WORK TASK = For the entries below, return the line holding "ENC1 pin CLK: SCK -> A3" together with all lines after it, unchanged, and leave every picture out.

DATA SHOWN Start Marker

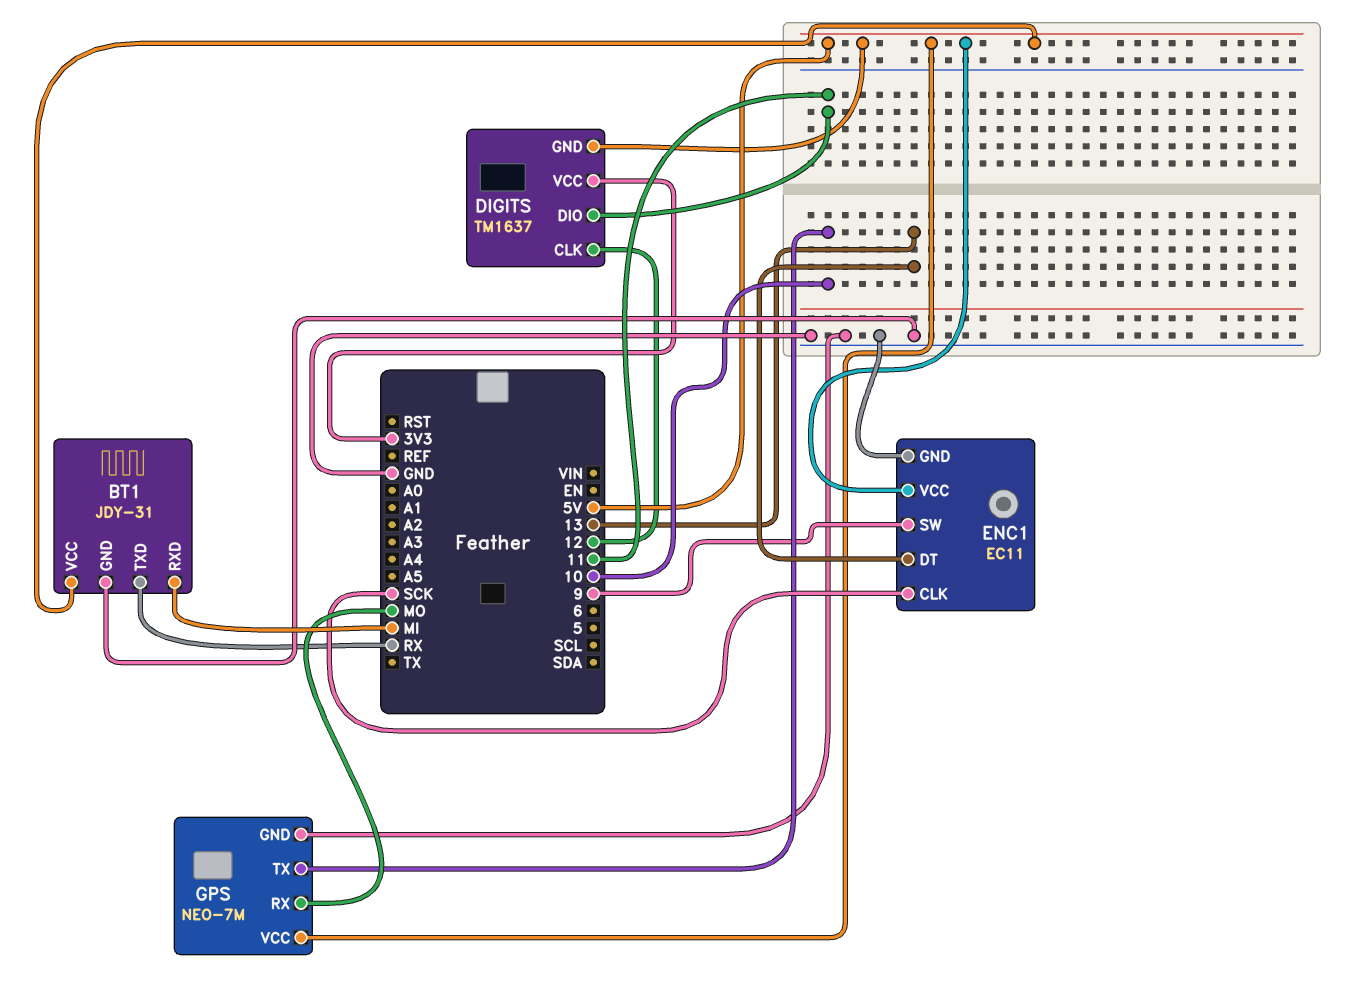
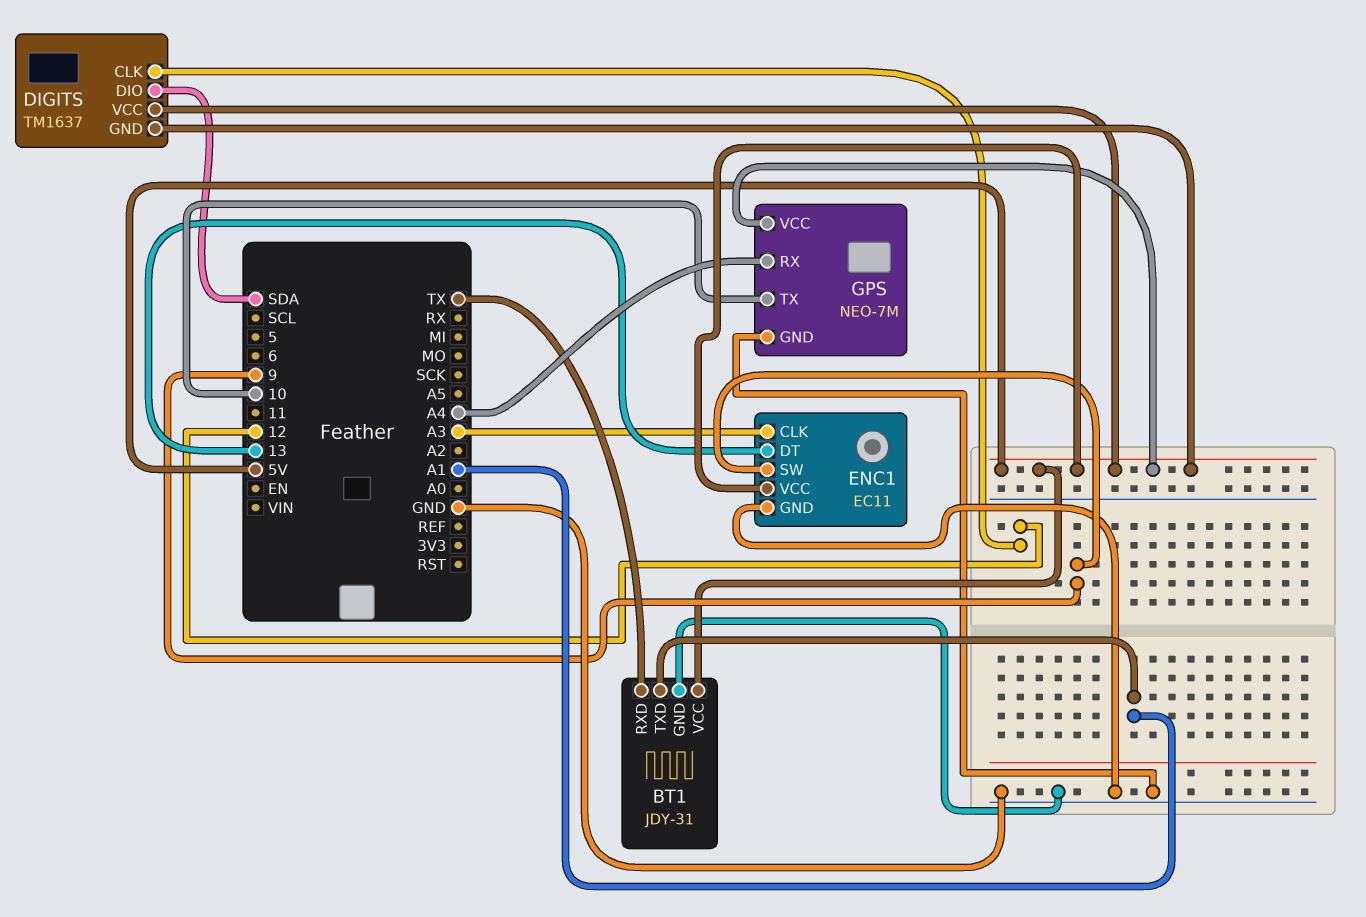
BT1 pin RXD: MI -> TX
BT1 pin TXD: RX -> A1
DIGITS pin DIO: 11 -> SDA
DIGITS pin VCC: 3V3 -> 5V
ENC1 pin CLK: SCK -> A3
GPS pin RX: MO -> A4

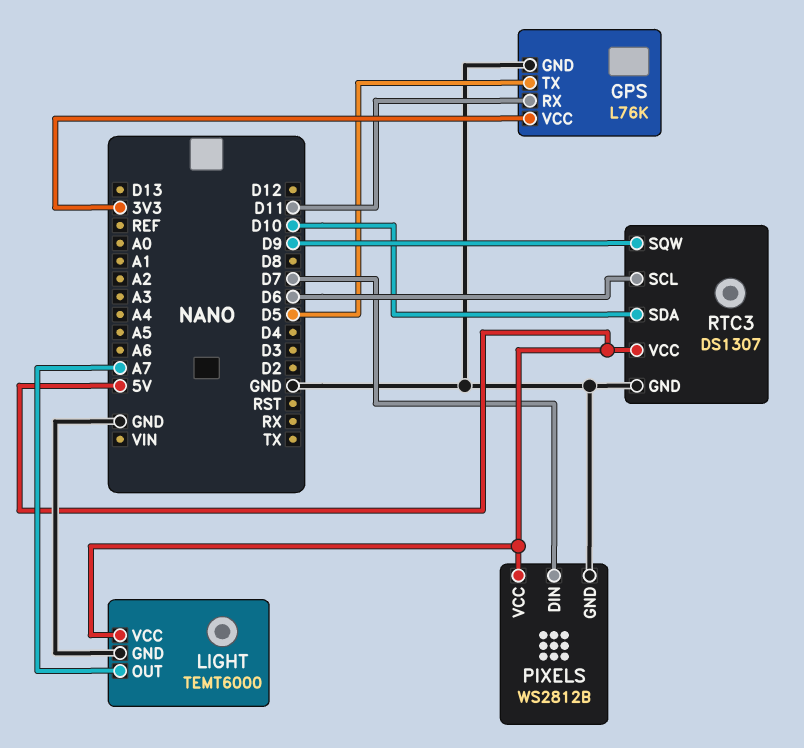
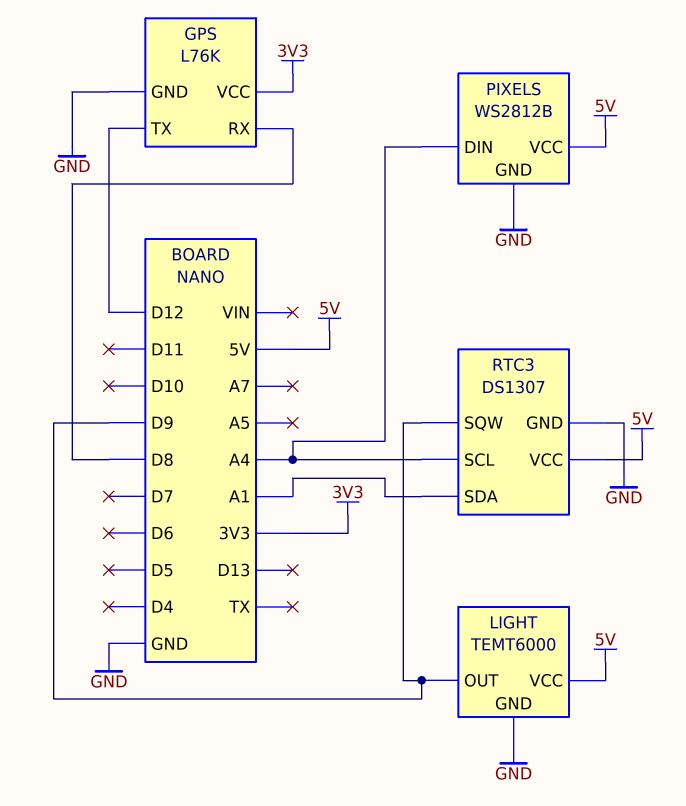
GPS pin RX: D11 -> D8
GPS pin TX: D5 -> D12
LIGHT pin OUT: A7 -> D9
PIXELS pin DIN: D7 -> A4
RTC3 pin SCL: D6 -> A4
RTC3 pin SDA: D10 -> A1

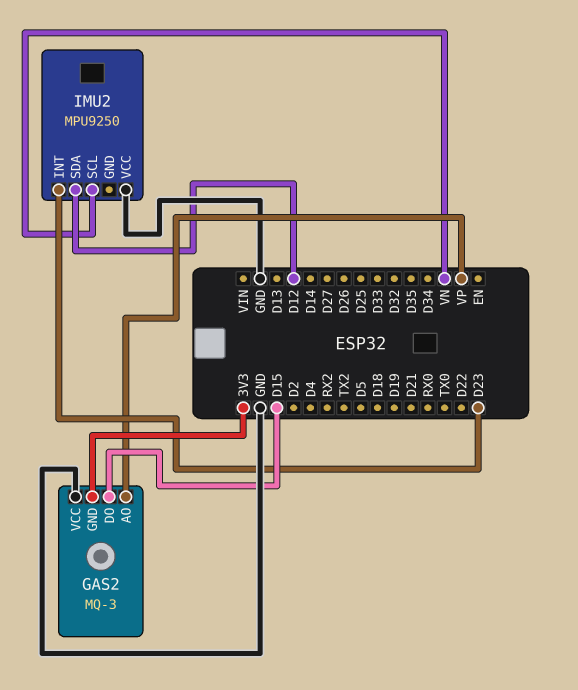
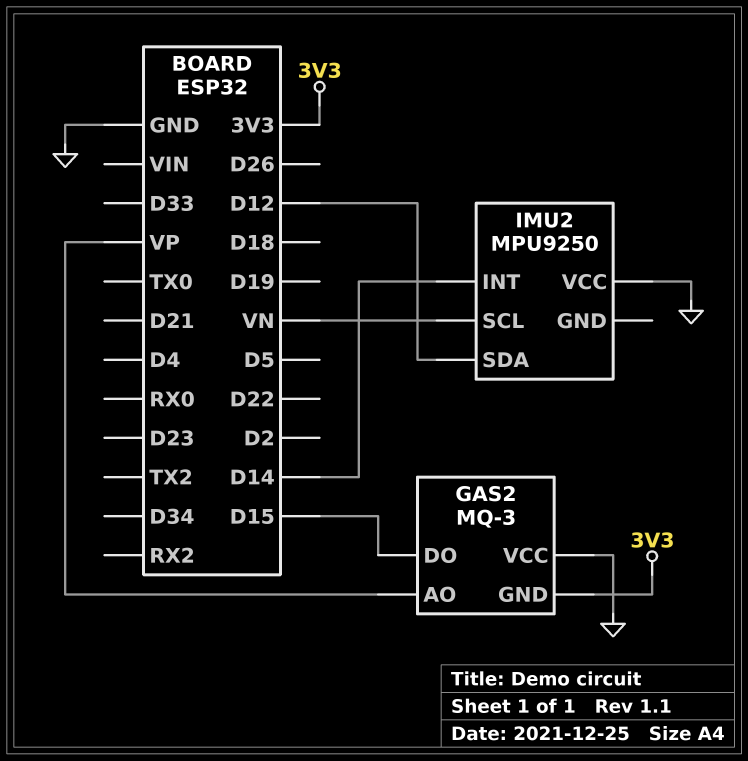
IMU2 pin INT: D23 -> D14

DATA SHOWN End Marker

EXERCISE OUTPUT =
ENC1 pin CLK: SCK -> A3
GPS pin RX: MO -> A4

GPS pin RX: D11 -> D8
GPS pin TX: D5 -> D12
LIGHT pin OUT: A7 -> D9
PIXELS pin DIN: D7 -> A4
RTC3 pin SCL: D6 -> A4
RTC3 pin SDA: D10 -> A1

IMU2 pin INT: D23 -> D14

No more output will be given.